TASK BRIEF:
Return only that part of the material below which starts with the line containing "building: none -> [102,34,140,77]" and goes on through the line containing "building: [105,39,145,115] -> [86,49,134,141]", restated exactly.

DATA TO PROCESS:
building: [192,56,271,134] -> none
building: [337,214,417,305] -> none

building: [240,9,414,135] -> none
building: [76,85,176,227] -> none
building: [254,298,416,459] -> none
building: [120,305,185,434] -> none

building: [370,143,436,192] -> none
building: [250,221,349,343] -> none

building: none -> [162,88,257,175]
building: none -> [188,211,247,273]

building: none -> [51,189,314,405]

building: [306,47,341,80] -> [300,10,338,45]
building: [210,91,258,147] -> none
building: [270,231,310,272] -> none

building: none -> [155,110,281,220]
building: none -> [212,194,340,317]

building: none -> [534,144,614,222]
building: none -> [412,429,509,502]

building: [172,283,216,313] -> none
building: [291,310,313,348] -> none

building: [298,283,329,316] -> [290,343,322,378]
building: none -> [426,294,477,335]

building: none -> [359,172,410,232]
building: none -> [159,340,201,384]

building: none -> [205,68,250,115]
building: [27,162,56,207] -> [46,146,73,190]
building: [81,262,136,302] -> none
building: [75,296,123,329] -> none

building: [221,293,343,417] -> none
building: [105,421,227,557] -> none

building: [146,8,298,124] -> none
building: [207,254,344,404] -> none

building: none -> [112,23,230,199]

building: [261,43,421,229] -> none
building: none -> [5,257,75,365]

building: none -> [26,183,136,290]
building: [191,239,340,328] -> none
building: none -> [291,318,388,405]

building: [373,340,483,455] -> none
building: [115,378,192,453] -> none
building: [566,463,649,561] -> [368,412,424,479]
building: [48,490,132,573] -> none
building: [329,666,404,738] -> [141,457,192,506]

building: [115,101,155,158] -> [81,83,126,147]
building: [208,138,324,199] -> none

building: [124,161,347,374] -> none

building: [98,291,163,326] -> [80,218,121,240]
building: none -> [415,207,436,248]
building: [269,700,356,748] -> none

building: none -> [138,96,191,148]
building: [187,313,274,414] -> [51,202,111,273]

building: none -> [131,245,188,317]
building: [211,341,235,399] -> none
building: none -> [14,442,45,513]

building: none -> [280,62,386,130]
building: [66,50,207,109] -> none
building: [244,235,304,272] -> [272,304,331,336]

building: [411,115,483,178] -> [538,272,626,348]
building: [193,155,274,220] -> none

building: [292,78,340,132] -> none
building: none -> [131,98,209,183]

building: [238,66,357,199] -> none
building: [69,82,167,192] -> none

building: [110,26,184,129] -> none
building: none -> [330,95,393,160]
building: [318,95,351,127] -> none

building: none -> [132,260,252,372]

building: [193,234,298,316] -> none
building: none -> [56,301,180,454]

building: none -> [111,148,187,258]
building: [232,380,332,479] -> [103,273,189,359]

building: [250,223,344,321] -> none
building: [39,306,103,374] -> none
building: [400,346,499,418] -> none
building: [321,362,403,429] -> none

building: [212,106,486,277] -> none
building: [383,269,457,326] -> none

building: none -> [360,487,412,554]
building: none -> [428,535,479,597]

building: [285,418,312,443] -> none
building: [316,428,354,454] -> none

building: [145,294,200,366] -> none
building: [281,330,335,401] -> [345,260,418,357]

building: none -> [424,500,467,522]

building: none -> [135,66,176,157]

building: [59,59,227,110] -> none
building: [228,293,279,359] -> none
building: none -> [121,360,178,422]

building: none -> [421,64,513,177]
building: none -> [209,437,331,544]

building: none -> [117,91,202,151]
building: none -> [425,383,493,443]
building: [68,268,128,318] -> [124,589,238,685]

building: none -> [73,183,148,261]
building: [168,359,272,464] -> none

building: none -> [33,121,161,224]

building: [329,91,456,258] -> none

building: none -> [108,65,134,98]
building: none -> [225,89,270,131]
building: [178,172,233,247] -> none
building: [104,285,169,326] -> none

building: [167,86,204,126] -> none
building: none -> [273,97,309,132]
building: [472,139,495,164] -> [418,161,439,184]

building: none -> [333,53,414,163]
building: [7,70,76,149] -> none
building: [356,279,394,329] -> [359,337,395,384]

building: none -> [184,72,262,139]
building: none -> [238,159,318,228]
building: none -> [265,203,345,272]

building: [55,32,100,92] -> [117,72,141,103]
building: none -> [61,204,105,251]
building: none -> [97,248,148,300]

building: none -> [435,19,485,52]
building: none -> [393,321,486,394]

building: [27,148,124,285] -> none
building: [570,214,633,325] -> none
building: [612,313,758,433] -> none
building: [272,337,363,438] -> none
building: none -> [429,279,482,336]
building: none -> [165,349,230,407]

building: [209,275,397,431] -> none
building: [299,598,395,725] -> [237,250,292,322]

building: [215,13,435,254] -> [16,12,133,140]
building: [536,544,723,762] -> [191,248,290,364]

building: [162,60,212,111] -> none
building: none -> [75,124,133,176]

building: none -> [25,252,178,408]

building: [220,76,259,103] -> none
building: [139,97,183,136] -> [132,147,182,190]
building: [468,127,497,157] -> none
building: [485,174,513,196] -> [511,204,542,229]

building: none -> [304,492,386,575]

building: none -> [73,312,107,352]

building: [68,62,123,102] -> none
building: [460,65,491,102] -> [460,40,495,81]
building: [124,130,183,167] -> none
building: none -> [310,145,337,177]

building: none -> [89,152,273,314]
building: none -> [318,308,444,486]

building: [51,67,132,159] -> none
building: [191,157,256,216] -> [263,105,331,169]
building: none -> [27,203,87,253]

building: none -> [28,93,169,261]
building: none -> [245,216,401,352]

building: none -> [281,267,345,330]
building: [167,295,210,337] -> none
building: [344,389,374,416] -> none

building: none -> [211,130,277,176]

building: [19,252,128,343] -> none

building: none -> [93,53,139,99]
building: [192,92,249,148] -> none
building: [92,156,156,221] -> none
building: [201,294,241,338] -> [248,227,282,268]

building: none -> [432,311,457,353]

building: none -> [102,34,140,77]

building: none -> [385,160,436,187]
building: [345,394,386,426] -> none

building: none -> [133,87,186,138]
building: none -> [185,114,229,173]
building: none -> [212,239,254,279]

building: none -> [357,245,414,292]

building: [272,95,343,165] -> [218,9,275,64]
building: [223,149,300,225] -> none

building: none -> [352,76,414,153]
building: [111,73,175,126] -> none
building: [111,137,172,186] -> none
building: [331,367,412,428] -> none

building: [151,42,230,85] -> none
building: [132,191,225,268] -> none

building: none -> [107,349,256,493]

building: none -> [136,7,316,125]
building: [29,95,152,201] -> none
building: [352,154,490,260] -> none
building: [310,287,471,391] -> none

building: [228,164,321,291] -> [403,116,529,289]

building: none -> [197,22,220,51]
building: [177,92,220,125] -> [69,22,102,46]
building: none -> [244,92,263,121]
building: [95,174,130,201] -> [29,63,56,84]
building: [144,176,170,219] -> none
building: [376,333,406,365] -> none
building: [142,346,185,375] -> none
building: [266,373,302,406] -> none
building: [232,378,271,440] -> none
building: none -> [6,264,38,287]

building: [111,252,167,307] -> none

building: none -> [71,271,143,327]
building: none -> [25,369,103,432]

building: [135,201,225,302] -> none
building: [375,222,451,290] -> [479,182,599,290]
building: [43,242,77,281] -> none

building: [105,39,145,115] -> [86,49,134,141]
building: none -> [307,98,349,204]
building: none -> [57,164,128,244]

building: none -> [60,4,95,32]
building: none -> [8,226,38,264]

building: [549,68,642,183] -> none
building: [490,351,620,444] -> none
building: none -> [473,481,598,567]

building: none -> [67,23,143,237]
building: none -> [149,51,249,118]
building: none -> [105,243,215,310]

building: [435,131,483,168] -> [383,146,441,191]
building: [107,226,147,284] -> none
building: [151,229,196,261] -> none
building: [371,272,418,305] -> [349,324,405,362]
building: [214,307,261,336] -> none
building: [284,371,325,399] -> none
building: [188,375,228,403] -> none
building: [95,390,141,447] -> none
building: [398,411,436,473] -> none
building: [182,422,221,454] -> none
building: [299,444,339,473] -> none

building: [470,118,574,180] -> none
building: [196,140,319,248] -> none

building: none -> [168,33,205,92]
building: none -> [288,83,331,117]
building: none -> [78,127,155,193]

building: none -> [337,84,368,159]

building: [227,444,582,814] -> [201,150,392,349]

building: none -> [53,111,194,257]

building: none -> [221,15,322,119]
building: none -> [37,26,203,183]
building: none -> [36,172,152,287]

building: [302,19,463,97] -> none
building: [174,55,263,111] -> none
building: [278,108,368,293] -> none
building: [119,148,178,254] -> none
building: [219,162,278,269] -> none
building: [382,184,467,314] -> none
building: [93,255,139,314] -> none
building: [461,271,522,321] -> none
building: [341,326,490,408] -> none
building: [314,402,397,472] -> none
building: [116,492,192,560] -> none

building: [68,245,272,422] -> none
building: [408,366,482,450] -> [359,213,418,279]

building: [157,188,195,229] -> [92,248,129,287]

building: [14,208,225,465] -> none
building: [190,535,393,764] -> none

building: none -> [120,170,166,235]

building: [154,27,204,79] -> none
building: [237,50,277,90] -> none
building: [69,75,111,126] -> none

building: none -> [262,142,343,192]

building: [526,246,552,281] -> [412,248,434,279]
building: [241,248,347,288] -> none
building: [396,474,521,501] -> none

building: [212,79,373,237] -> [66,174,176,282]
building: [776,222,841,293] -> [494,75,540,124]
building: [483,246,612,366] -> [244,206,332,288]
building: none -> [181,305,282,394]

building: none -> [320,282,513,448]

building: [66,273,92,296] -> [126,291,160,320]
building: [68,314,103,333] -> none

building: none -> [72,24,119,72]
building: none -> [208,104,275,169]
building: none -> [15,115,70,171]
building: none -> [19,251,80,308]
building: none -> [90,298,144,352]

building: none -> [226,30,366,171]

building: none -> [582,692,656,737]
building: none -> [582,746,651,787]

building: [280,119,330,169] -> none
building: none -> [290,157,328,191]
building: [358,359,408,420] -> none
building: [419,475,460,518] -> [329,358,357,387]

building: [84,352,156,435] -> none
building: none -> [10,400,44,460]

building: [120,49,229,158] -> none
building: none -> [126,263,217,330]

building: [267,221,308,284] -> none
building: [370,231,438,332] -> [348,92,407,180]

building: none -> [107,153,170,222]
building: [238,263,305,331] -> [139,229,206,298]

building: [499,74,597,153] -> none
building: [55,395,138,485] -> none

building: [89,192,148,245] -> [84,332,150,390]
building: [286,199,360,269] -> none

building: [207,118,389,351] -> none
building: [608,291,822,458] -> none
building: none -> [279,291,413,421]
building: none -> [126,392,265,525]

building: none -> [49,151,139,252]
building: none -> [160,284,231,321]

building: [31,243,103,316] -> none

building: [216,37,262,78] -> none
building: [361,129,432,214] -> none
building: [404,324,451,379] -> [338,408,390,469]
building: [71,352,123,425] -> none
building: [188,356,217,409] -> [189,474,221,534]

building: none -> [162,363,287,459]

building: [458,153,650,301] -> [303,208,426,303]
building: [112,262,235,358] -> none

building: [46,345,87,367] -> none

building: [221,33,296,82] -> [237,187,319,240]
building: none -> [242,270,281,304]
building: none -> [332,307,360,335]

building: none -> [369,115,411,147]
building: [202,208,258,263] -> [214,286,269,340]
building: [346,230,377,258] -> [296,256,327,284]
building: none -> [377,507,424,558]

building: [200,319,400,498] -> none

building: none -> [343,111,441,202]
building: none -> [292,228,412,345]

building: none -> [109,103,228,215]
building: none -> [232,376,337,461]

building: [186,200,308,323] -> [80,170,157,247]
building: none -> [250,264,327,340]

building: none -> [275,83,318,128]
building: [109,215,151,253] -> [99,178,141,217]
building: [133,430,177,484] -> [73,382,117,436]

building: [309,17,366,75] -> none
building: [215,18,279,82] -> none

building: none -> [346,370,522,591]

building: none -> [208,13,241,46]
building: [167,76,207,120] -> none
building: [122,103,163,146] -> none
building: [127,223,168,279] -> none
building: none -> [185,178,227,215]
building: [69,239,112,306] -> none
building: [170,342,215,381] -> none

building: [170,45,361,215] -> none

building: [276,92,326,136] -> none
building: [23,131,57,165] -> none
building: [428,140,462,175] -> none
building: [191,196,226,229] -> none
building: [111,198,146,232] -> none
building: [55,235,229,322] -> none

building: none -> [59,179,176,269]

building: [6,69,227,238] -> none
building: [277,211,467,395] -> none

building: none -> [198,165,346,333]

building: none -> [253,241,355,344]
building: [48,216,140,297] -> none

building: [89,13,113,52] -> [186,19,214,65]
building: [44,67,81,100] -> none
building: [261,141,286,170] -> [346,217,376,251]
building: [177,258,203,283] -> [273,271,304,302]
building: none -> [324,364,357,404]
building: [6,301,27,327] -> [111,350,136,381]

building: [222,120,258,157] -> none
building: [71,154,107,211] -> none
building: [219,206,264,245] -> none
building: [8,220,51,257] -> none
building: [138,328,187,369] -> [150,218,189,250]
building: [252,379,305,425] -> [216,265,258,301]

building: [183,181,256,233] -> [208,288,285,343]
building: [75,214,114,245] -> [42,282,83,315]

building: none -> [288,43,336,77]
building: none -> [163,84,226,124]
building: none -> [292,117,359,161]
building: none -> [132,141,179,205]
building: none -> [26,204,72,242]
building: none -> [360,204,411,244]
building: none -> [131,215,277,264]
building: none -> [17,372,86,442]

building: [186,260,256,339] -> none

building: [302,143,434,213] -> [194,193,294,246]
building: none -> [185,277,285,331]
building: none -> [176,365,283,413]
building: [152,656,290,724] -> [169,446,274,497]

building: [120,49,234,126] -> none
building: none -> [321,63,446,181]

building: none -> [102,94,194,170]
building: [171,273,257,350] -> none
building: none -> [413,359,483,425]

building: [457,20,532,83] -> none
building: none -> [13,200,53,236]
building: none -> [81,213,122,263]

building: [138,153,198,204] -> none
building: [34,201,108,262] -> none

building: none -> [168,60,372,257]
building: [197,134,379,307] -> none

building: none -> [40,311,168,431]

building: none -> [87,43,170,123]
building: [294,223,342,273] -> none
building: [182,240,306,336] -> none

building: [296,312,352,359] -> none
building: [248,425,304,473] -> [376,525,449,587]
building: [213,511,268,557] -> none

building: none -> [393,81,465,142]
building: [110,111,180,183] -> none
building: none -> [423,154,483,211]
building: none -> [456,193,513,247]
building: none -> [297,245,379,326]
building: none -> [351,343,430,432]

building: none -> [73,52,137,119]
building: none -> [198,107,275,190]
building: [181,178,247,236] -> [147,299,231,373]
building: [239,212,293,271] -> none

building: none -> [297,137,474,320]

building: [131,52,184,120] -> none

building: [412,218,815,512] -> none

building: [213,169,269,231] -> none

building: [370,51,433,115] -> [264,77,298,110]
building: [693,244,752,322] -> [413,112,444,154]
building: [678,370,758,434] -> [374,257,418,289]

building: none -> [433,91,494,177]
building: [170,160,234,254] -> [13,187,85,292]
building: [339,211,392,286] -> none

SOLUTION FOR THIS TASK:
building: none -> [102,34,140,77]

building: none -> [385,160,436,187]
building: [345,394,386,426] -> none

building: none -> [133,87,186,138]
building: none -> [185,114,229,173]
building: none -> [212,239,254,279]

building: none -> [357,245,414,292]

building: [272,95,343,165] -> [218,9,275,64]
building: [223,149,300,225] -> none

building: none -> [352,76,414,153]
building: [111,73,175,126] -> none
building: [111,137,172,186] -> none
building: [331,367,412,428] -> none

building: [151,42,230,85] -> none
building: [132,191,225,268] -> none

building: none -> [107,349,256,493]

building: none -> [136,7,316,125]
building: [29,95,152,201] -> none
building: [352,154,490,260] -> none
building: [310,287,471,391] -> none

building: [228,164,321,291] -> [403,116,529,289]

building: none -> [197,22,220,51]
building: [177,92,220,125] -> [69,22,102,46]
building: none -> [244,92,263,121]
building: [95,174,130,201] -> [29,63,56,84]
building: [144,176,170,219] -> none
building: [376,333,406,365] -> none
building: [142,346,185,375] -> none
building: [266,373,302,406] -> none
building: [232,378,271,440] -> none
building: none -> [6,264,38,287]

building: [111,252,167,307] -> none

building: none -> [71,271,143,327]
building: none -> [25,369,103,432]

building: [135,201,225,302] -> none
building: [375,222,451,290] -> [479,182,599,290]
building: [43,242,77,281] -> none

building: [105,39,145,115] -> [86,49,134,141]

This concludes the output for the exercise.